### WORK ITEM
Scan the listing below for lines with "format" in them. Give their number and nothing more.

----------------------------------------

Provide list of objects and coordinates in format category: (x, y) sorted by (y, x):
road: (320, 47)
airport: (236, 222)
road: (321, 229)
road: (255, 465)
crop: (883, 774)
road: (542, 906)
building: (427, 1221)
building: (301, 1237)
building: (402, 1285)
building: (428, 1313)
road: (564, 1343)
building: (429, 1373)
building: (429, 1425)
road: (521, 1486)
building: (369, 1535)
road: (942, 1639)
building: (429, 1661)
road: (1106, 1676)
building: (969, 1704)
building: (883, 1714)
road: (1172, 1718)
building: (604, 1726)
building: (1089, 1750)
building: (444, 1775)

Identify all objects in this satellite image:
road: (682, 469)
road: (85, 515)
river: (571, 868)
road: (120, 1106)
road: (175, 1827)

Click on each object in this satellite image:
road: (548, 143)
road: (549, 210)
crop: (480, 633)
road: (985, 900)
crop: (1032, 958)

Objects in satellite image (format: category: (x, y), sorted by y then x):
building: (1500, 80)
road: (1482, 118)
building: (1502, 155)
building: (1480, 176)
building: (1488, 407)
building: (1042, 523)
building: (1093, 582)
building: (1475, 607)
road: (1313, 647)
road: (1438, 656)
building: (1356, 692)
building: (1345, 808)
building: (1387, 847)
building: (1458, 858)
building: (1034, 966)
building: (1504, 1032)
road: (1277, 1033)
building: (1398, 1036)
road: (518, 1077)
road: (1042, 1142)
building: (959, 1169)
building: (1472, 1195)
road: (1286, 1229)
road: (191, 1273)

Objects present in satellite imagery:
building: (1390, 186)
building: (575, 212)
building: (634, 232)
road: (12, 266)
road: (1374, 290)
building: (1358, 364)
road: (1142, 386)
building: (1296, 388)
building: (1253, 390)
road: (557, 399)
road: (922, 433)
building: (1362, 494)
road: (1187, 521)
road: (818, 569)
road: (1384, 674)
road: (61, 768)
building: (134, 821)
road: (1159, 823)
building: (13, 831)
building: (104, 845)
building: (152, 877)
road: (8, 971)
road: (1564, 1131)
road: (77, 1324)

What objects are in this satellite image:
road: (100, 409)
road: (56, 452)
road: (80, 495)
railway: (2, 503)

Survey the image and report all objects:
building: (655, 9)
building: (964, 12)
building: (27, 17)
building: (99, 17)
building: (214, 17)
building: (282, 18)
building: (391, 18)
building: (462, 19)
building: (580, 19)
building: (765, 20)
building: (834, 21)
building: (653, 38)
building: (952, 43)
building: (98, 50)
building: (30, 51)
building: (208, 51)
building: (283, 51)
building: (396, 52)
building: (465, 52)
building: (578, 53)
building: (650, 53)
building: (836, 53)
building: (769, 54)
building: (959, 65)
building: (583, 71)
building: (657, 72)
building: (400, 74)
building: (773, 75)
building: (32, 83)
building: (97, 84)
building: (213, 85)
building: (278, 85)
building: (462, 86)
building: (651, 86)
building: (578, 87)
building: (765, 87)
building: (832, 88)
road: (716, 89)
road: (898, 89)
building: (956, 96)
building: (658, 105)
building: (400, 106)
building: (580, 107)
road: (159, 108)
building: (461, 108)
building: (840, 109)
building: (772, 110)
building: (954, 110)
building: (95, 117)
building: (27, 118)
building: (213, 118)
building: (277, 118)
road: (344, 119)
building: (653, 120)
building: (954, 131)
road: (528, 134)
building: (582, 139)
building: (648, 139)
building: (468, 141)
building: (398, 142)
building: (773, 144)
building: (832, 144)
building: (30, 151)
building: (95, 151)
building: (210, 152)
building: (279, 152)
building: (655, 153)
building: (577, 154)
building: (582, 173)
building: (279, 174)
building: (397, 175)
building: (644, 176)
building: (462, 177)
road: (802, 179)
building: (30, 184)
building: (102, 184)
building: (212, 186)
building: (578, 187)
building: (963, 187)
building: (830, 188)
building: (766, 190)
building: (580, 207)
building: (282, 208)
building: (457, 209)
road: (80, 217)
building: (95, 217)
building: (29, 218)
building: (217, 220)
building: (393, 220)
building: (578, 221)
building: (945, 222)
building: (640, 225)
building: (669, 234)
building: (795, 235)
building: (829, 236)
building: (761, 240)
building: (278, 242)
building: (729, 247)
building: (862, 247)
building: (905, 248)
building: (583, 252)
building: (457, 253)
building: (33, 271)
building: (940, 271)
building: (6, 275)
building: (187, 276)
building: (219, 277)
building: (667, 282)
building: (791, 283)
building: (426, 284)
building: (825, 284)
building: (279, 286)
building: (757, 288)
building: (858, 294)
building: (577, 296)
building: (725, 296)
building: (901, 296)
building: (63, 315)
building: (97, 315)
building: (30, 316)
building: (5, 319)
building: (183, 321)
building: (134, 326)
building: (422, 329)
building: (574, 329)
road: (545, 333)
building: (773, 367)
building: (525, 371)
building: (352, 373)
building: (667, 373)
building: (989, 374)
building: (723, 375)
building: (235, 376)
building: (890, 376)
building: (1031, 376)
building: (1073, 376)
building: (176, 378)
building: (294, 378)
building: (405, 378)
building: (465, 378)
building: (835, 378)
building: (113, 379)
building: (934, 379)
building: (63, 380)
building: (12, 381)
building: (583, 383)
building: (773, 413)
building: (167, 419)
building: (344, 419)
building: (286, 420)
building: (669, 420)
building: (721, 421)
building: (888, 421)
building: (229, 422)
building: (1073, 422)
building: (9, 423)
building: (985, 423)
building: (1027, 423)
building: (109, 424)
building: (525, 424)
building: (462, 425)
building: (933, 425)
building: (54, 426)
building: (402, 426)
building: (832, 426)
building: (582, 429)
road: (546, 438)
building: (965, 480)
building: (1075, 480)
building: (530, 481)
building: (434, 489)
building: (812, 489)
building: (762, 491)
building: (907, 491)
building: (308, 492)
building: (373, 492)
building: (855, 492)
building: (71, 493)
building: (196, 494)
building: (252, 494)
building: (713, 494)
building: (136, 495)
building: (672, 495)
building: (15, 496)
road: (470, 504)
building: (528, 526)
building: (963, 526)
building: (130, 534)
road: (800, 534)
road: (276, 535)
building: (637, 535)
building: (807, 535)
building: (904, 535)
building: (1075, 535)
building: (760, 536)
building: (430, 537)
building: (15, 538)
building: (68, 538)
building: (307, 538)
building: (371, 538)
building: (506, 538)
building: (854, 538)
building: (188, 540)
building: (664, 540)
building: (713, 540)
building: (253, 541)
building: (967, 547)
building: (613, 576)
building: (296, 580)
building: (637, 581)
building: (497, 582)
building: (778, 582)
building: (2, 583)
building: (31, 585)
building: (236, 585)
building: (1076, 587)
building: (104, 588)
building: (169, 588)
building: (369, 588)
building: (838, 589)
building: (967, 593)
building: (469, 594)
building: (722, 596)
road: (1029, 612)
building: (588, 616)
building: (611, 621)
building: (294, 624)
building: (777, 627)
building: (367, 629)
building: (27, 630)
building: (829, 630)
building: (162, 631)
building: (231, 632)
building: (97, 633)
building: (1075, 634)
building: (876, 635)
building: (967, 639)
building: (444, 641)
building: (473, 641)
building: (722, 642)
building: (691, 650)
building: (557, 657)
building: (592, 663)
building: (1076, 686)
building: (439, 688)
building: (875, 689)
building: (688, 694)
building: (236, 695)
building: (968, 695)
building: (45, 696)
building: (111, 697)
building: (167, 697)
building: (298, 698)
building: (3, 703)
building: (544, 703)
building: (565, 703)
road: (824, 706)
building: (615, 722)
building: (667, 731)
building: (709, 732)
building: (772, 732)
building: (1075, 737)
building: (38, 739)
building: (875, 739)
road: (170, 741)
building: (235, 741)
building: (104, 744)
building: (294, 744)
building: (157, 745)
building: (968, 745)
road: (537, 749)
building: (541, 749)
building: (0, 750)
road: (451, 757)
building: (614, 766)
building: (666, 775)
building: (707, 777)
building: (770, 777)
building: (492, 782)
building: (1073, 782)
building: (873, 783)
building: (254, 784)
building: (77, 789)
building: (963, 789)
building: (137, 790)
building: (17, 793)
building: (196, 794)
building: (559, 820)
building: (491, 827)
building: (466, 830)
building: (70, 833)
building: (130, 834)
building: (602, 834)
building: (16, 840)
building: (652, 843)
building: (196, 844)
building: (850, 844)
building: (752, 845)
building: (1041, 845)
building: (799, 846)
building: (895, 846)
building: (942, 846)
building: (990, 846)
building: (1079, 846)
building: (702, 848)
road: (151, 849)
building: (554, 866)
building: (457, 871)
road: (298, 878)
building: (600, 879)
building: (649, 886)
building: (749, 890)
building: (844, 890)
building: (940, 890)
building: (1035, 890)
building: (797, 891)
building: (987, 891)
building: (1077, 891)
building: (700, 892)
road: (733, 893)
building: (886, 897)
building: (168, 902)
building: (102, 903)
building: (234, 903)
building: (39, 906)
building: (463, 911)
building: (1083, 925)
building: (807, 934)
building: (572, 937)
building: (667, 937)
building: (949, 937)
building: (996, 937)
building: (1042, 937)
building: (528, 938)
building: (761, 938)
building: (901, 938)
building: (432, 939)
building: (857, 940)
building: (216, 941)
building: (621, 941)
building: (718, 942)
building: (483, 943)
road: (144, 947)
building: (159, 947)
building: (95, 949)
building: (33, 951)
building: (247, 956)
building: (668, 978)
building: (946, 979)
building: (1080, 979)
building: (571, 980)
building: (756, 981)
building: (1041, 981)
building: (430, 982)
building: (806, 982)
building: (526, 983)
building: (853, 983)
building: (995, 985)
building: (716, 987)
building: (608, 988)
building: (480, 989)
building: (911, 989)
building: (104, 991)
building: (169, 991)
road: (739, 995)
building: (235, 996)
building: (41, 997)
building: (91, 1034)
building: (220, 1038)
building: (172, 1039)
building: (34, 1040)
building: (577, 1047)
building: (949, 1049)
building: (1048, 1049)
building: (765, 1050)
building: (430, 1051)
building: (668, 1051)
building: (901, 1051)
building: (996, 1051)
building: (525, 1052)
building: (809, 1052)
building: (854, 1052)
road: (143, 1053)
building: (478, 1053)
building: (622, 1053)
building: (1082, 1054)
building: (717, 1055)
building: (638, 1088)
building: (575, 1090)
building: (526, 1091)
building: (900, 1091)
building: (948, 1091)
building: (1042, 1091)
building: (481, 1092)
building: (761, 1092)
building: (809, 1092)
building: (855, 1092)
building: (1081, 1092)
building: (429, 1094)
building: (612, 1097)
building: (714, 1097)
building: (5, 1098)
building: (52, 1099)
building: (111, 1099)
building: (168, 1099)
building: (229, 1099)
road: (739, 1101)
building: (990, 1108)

----------------------------------------

### REPLY
2